## Assigned task
Omit every picture, then give all the entries again exactly.

- - -

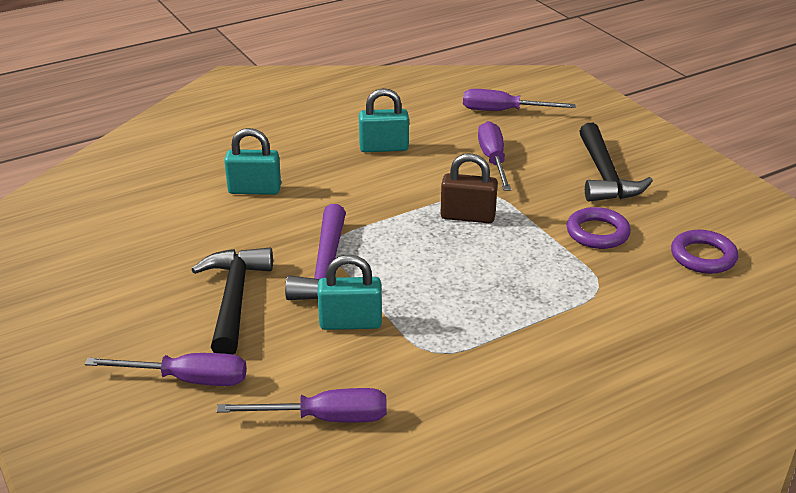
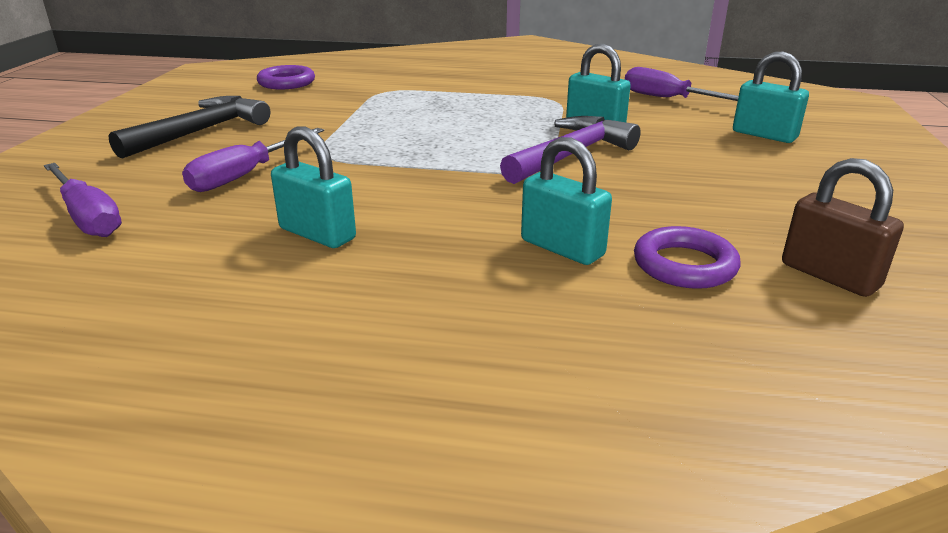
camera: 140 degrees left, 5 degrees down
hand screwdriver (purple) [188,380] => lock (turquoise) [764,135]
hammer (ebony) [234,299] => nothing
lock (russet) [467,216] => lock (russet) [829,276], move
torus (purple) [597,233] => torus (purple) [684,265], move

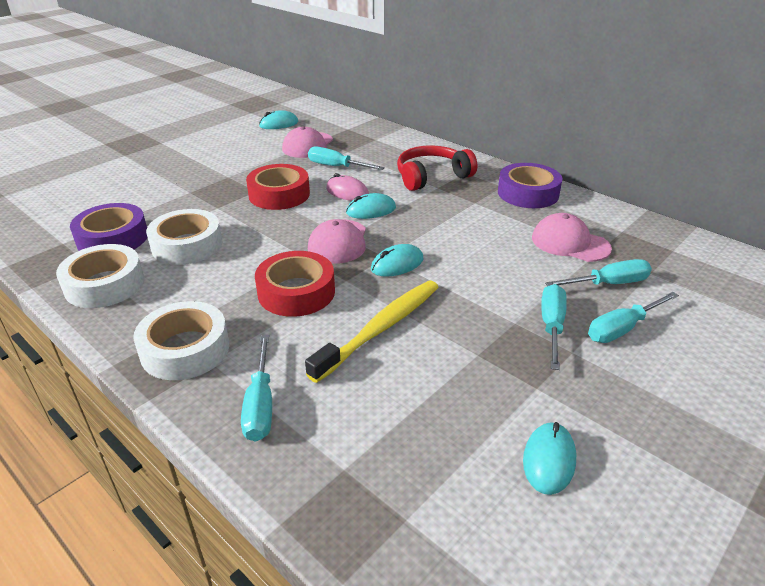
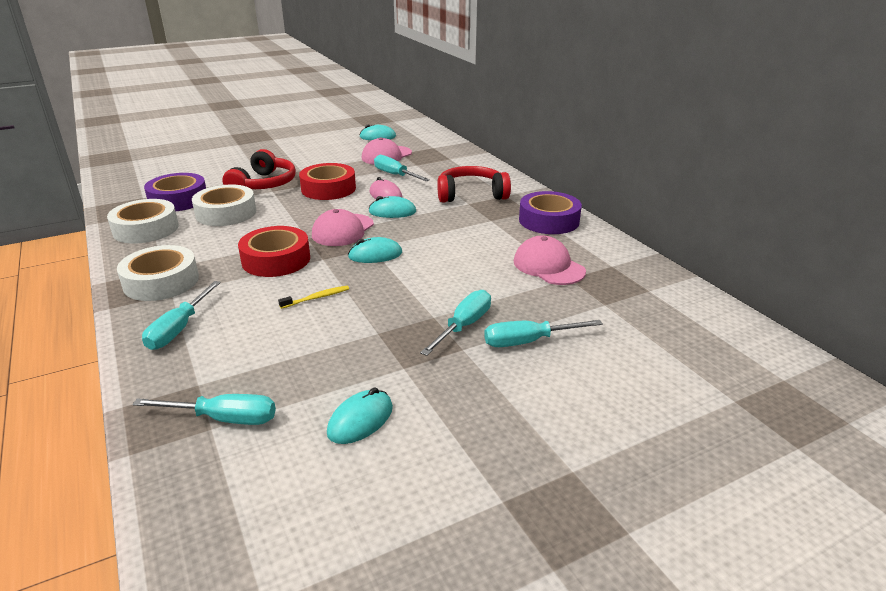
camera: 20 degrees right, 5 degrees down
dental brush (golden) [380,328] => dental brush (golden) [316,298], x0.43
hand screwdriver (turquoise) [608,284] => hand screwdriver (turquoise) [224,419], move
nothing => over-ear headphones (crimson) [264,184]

- - -

## Final answer
camera: 140 degrees left, 5 degrees down
hand screwdriver (purple) [188,380] => lock (turquoise) [764,135]
hammer (ebony) [234,299] => nothing
lock (russet) [467,216] => lock (russet) [829,276], move
torus (purple) [597,233] => torus (purple) [684,265], move

camera: 20 degrees right, 5 degrees down
dental brush (golden) [380,328] => dental brush (golden) [316,298], x0.43
hand screwdriver (turquoise) [608,284] => hand screwdriver (turquoise) [224,419], move
nothing => over-ear headphones (crimson) [264,184]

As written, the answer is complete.